── Given entries

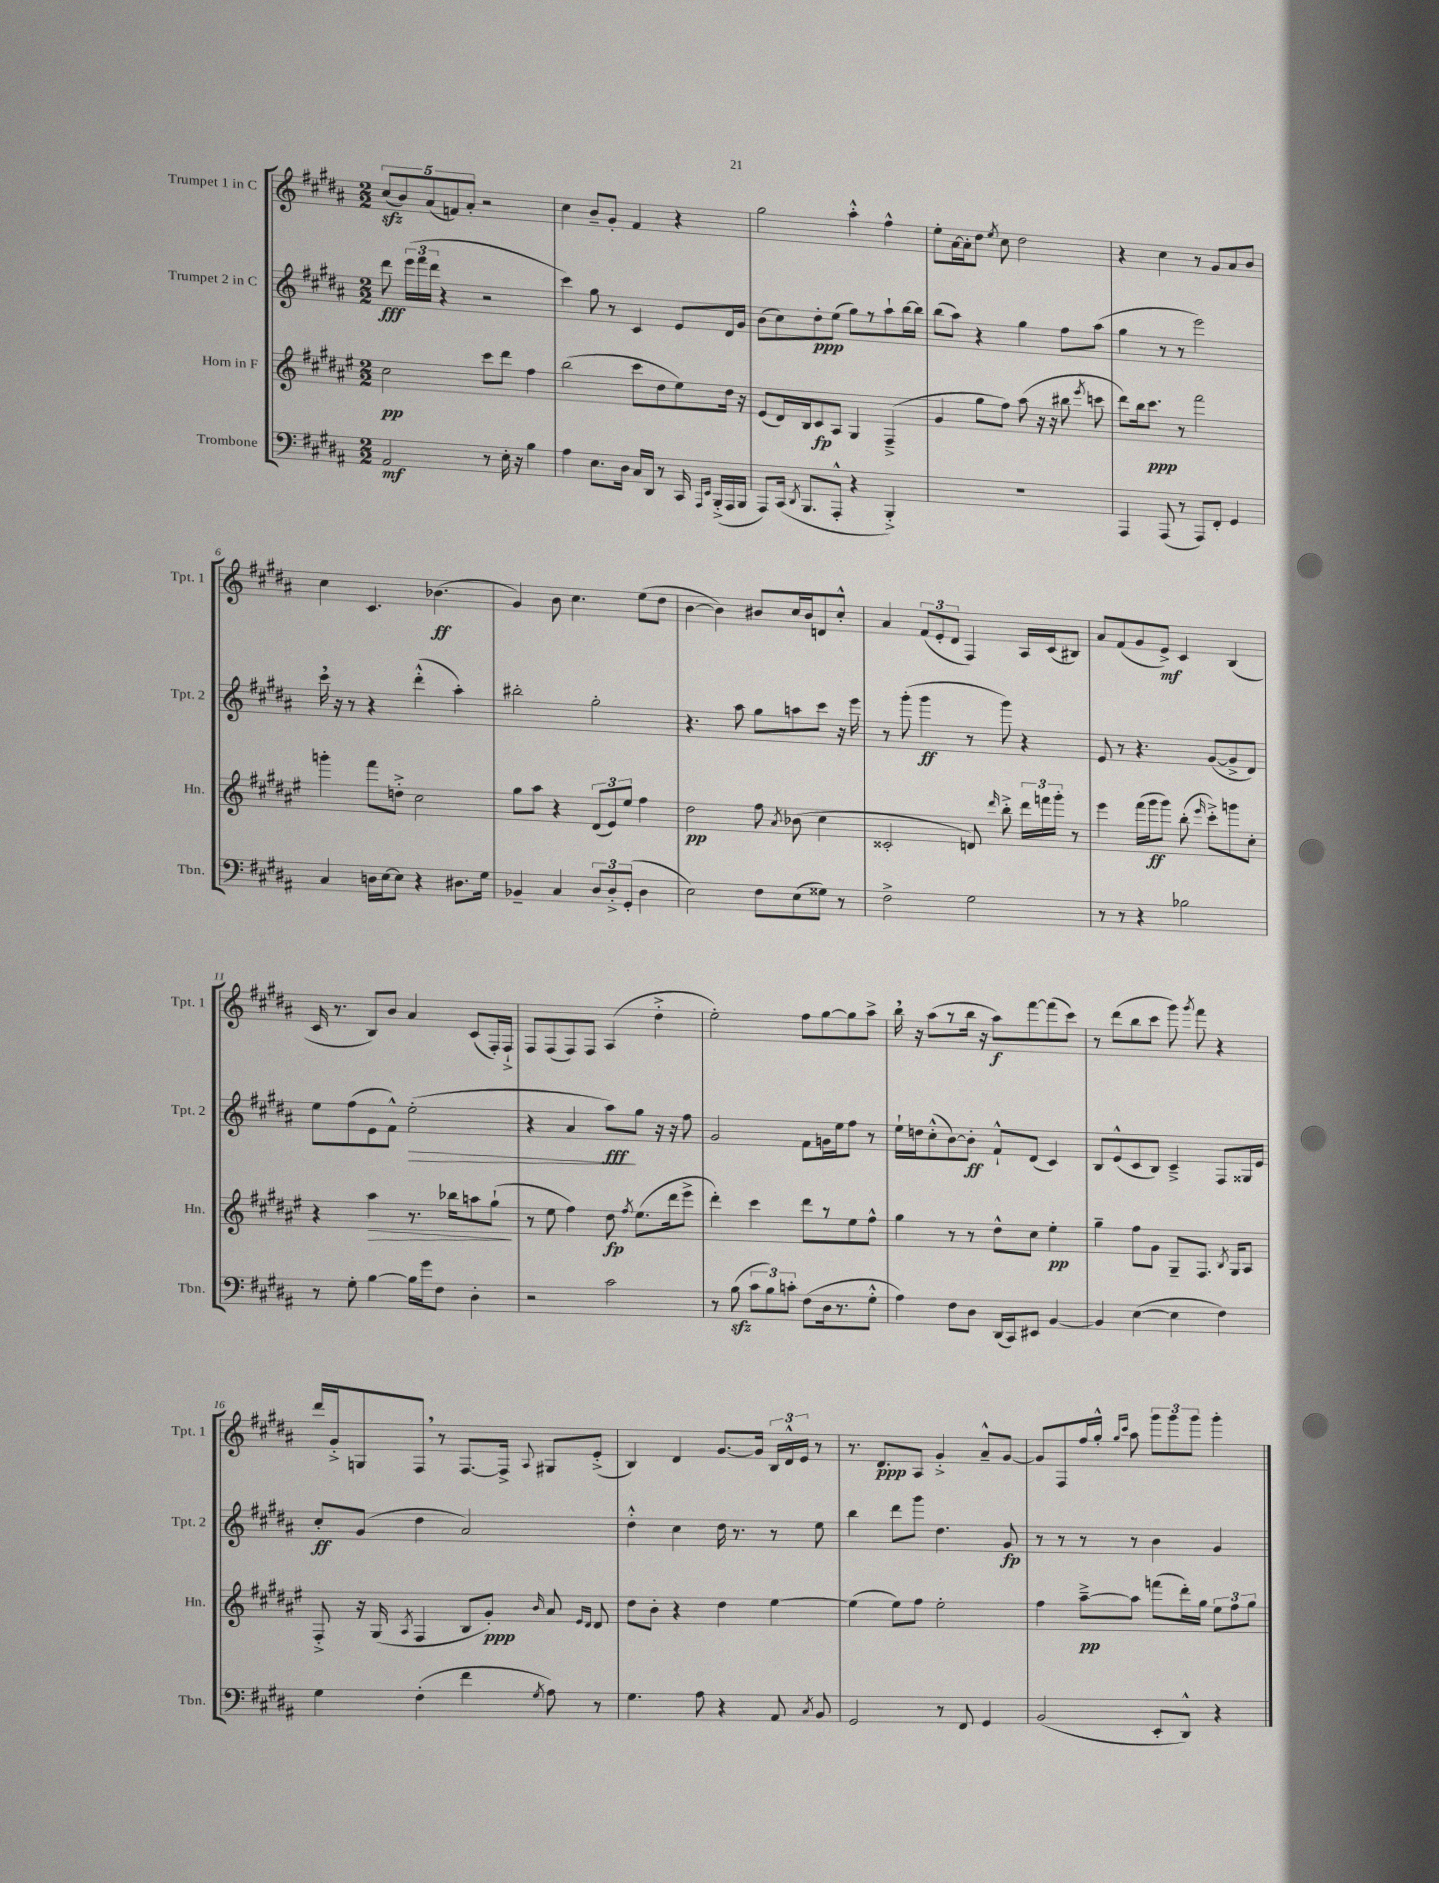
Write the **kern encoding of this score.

**kern	**kern	**kern	**kern
*staff4	*staff3	*staff2	*staff1
*clefF4	*clefG2	*clefG2	*clefG2
*k[f#c#g#d#a#]	*k[f#c#g#d#a#e#]	*k[f#c#g#d#a#]	*k[f#c#g#d#a#]
*M2/2	*M2/2	*M2/2	*M2/2
2AA#	2cc#	8ddd#	(10cc#
.	.	.	10b)
.	.	(24eee	.
.	.	24fff#	.
.	.	.	(10a#
.	.	24ddd#	.
.	.	4r	.
.	.	.	10f)
.	.	.	10a#'
8r	8ccc#	2r	2r
16E'	8ddd#	.	.
16r	.	.	.
4B	4ff#	.	.
=	=	=	=
4A#	(2bb	4ccc#)	4cc#
8.E	.	8gg#	8b~
.	.	8r	8g#'
16D#	.	.	.
16C#	8ccc#	4c#	4f#
16DD#	.	.	.
8r	8dd#	.	.
16CC#	8ee#)	8e	4r
16qqAAA#	.	.	.
16qqEE	.	.	.
(16BBB'^	.	.	.
16AAA#	16dd#	16d#	.
16BBB	16r	16g#	.
=	=	=	=
8AAA#)	(8e#	(8b	2gg#
(16CC#	16d#)	8cc#)	.
8qDD#	.	.	.
8.BBB	16B	.	.
.	8c#	8dd#'	.
8AAA#'^^	8A#	(8ee	.
4r	4G#	8gg#)	4aa#'^^
.	.	8r	.
4BBB'^)	(4F#~^	8aa#`	4ff#^^
.	.	[16bb	.
.	.	16bb]	.
=	=	=	=
1r	4g#	(8bb	8ee'
.	.	8aa#)	[16a#
.	.	.	16a#']
.	8gg#	4r	8dd#
.	.	.	8qee
.	8ff#)	.	8cc#
.	(8aa#	4gg#	2dd#
.	16r	.	.
.	16r	.	.
.	8bb#	8ff#	.
.	8qeee#	.	.
.	8ccc	(8aa#	.
=	=	=	=
4AAA#	8ddd#)	4gg#	4r
.	16bb	.	.
.	8.ccc#	.	.
(8AAA#	.	8r	4cc#
8r	8r	8r	.
8AAA#)	2fff#	2eee)	8r
8FF#'	.	.	8g#
4GG#	.	.	8a#
.	.	.	8b
=	=	=	=
4C#	4ggg'	16ccc#	4cc#
.	.	16r	.
.	.	8r	.
16D	8fff#	4r	4.c#
[16E	.	.	.
8E]	8dd'^	.	.
4r	2cc#	(4ddd#'^^	.
.	.	.	(4.b-
8.D#	.	4aa#')	.
16G#	.	.	.
=	=	=	=
4BB-~	8gg#	2bb#'	4g#)
.	8aa#	.	.
4C#	4r	.	8b
.	.	.	4.cc#
12D#	(12d#	2gg#'	.
12D#'^	12e#)	.	.
(12GG#'	12ee#	.	.
4D#	4ff#	.	(8ee
.	.	.	8dd#
=	=	=	=
2E)	2dd#	4.r	[4b
.	.	.	4b])
.	.	8aa#	.
8F#	8ff#	8gg#	8b#
.	8qa#	.	.
(8E	(8b-	8aa	16cc#
.	.	.	16b#
8G##)	4cc#	8ccc#	8d
8r	.	16r	8cc#'^^
.	.	16eee	.
=	=	=	=
2F#^	2c##'	8r	4a#
.	.	(8ggg#'	.
.	.	4ggg#	(12f#
.	.	.	12e'
.	.	.	12d#
2G#	8d)	8r	4F#)
.	16qqddd#	.	.
.	8bb'^	8ggg#)	.
.	24ddd#	4r	16A#
.	24fff	.	.
.	.	.	(16c#
.	24ggg#'	.	.
.	8r	.	8B#)
=	=	=	=
8r	4eee#	8e	8a#
8r	.	8r	(8f#
4r	(16fff#	4.r	8g#
.	16ggg#	.	.
.	8ggg#)	.	8e^)
2B-	(8bb'	.	4c#
.	16qqeee#	.	.
.	8ccc#'^)	([8g#	.
.	8ggg	8g#^]	(4B
.	8cc#'	8d#)	.
=	=	=	=
8r	4r	8ee	16c#
.	.	.	8.r
8G#'	.	(8ff#	.
[4B	4aa#	8e	8B)
.	.	8f#^^)	8b
16B]	8.r	(2ee'	4a#
16g#	.	.	.
8F#	.	.	.
.	16bb-	.	.
4D#'	8aa	.	(8c#
.	(8gg#`	.	16F#')
.	.	.	16F#`^
=	=	=	=
2r	8r	4r	8F#
.	8ee#	.	(8F#
.	4ff#)	4a#	8F#)
.	.	.	8F#
2c#	8dd#	8aa#)	(4A#
.	8qff#	.	.
.	(8.ee#	8gg#	.
.	.	16r	4dd#'^
.	16ddd#	16r	.
.	8eee#^	8ff#	.
=	=	=	=
8r	4ddd#')	2g#	2ee')
(8B	.	.	.
12c#	4ccc#	.	.
12B)	.	.	.
12c'	.	.	.
(8F#	8ddd#	8f#	8ff#
16D#	8r	16g	[8gg#
8.r	.	16ee	.
.	8ee#	8ff#	8gg#]
8G#'^^	8ff#^^	8r	8aa#^
=	=	=	=
4A#)	4gg#	16ee`	16bb
.	.	16dd	16r
.	.	(8cc#'^^	(8aa#
8F#	8r	[8b)	8r
8D#	8r	8b']	16bb
.	.	.	16r
(16DD#	8dd#^^	8f#`^^	8aa#)
16CC#)	.	.	.
8EE#	8cc#	(8d#	[8fff#
[4BB	4ee#'	4c#)	(8fff#]
.	.	.	8ccc#)
=	=	=	=
4BB]	4gg#~	8B	8r
.	.	(8e^^	(8ddd#
([4E	8ff#	8c#	8bb
.	8g#	8B)	8ccc#
4E]	8G#~	4c#~^	8ggg#)
.	.	.	8qggg#
.	8.F#	.	8fff#
4F#)	.	8F#	4r
.	8qB	.	.
.	16G#	.	.
.	8A#	16G##	.
.	.	16e	.
=	=	=	=
4G#	8F#'^	8cc#'	16ddd#
.	.	.	16g#'^
.	16r	(8g#	8G
.	(16G#	.	.
.	8qA#	.	.
(4F#'	4F#	4dd#	8F#
.	.	.	8r
4f#	8B	2a#)	[8.F#
.	8g#')	.	.
.	.	.	16F#^]
8qG#	16qqb	.	8qqA#
8A#)	8a#	.	8G#
.	16qqe#	.	.
.	16qqd#	.	.
8r	8d#	.	(8e'^
=	=	=	=
4.G#	8dd#	4dd#'^^	4B)
.	8b'	.	.
.	4r	4cc#	4d#
8A#	.	.	.
4r	4dd#	16dd#	[8.g#
.	.	8.r	.
.	.	.	16g#]
8AA#	[4ee#	8r	24B
.	.	.	24d#^^
.	.	.	24e
8qC#	.	.	.
8BB	.	8ee	8r
=	=	=	=
2GG#	(4ee#]	4bb	8.r
.	.	.	8.d#
.	8ee#)	8ddd#	.
.	8ff#	8ggg#	8A#
8r	2ee#'	4.dd#	4g#'^
8FF#	.	.	.
4GG#	.	.	8a#~^^
.	.	8g#	[8g#
=	=	=	=
(2BB	4ff#	8r	8g#]
.	.	8r	8F#
.	[8aa#~^	8r	16ff#
.	.	.	16gg#'^^
.	.	.	16qqgg#
.	.	.	16qqccc#
.	8aa#]	8r	8aa#
8EE'	(8fff	4b	12ggg#
.	.	.	12ggg#
8DD#^^)	16ddd#')	.	.
.	.	.	12ggg#
.	16gg#	.	.
4r	12ee#	4g#	4ggg#'
.	12ff#	.	.
.	12gg#	.	.
==	==	==	==
*-	*-	*-	*-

────

**Given exercise:**
List each line of the records above that contains the string "kern", copying every such line in full. Treat case as significant, so a match must have the same capitalization.

**Solution below:**
Write the **kern encoding of this score.
**kern	**kern	**kern	**kern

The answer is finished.